= Beginning of Section =
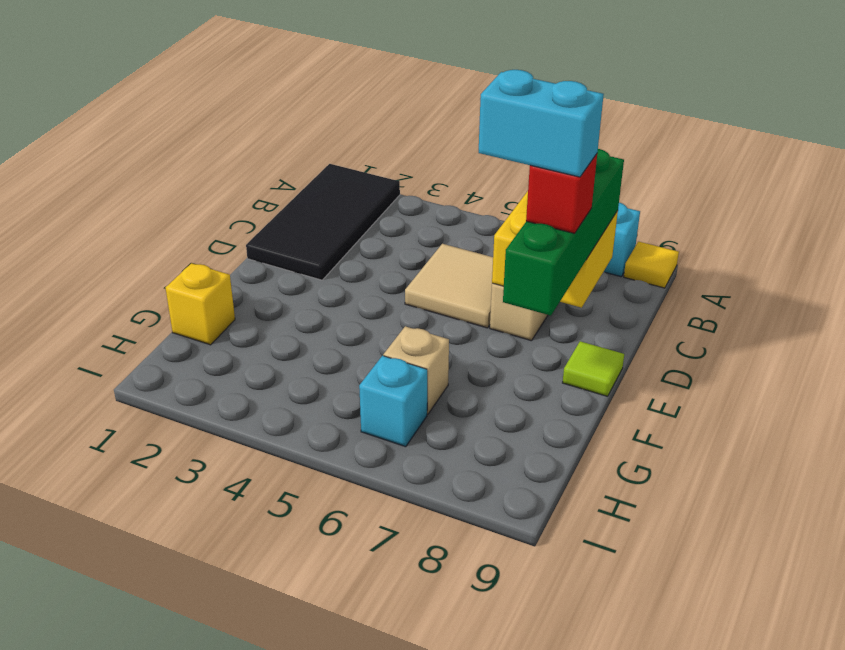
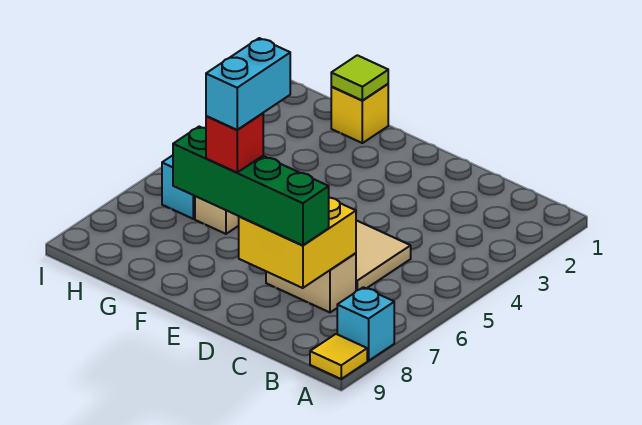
black tile A1:D2 level 1 -> none
lime tile E9 level 1 -> lime tile G1 level 2

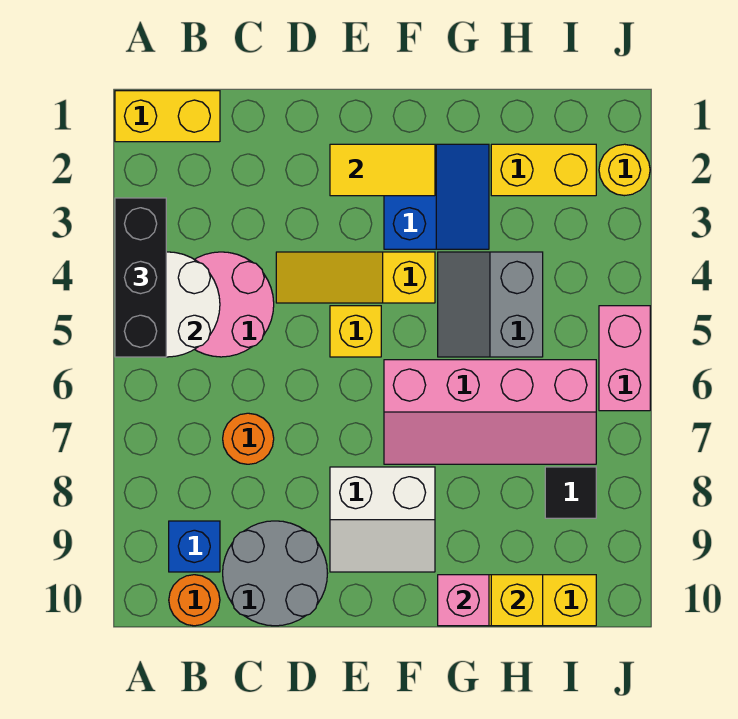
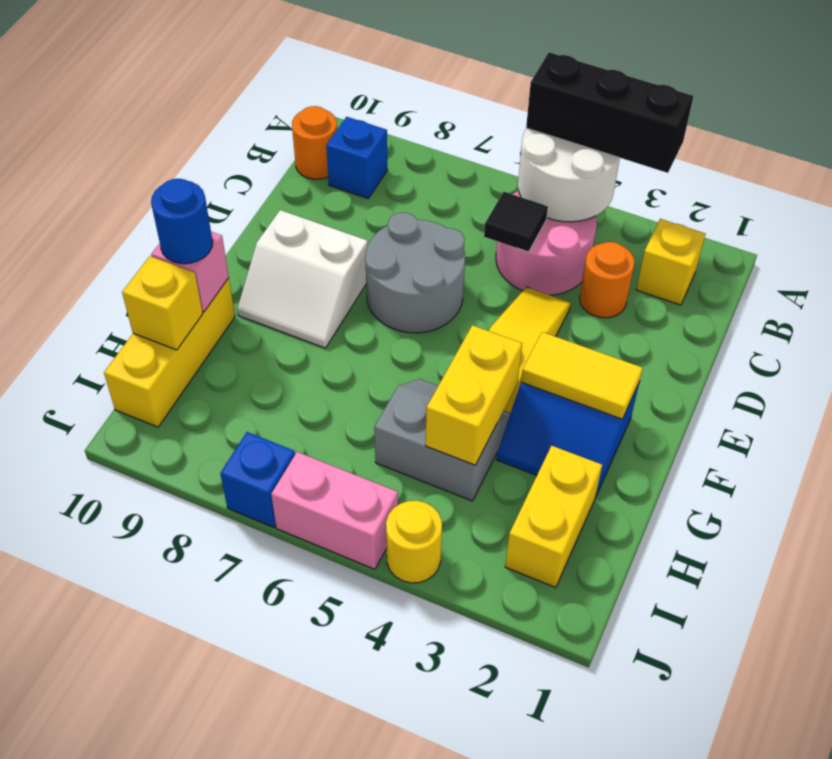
yellow brick A1:B1 level 1 -> yellow brick G4:H4 level 2
orange round brick C7 level 1 -> orange round brick C3 level 1
grey round brick C9:D10 level 1 -> grey round brick D6:E7 level 1
yellow tile E2:F2 level 2 -> yellow tile F2:F3 level 2
yellow brick E5 level 1 -> yellow brick B2 level 1
white slope E8:F9 level 1 top 8 -> white slope E8:F9 level 1 top E
pink slope F6:I7 level 1 top 6 -> none
none -> blue round brick G10 level 3
black tile I8 level 1 -> black tile C5 level 2
yellow round brick J2 level 1 -> yellow round brick J4 level 1
none -> blue brick J7 level 1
= End of Section =
* [THE TASK]: Exactly as they appear above, print all the lines, but not the pictures.

* [EXERCISE RESPONSE]:
black tile A1:D2 level 1 -> none
lime tile E9 level 1 -> lime tile G1 level 2

yellow brick A1:B1 level 1 -> yellow brick G4:H4 level 2
orange round brick C7 level 1 -> orange round brick C3 level 1
grey round brick C9:D10 level 1 -> grey round brick D6:E7 level 1
yellow tile E2:F2 level 2 -> yellow tile F2:F3 level 2
yellow brick E5 level 1 -> yellow brick B2 level 1
white slope E8:F9 level 1 top 8 -> white slope E8:F9 level 1 top E
pink slope F6:I7 level 1 top 6 -> none
none -> blue round brick G10 level 3
black tile I8 level 1 -> black tile C5 level 2
yellow round brick J2 level 1 -> yellow round brick J4 level 1
none -> blue brick J7 level 1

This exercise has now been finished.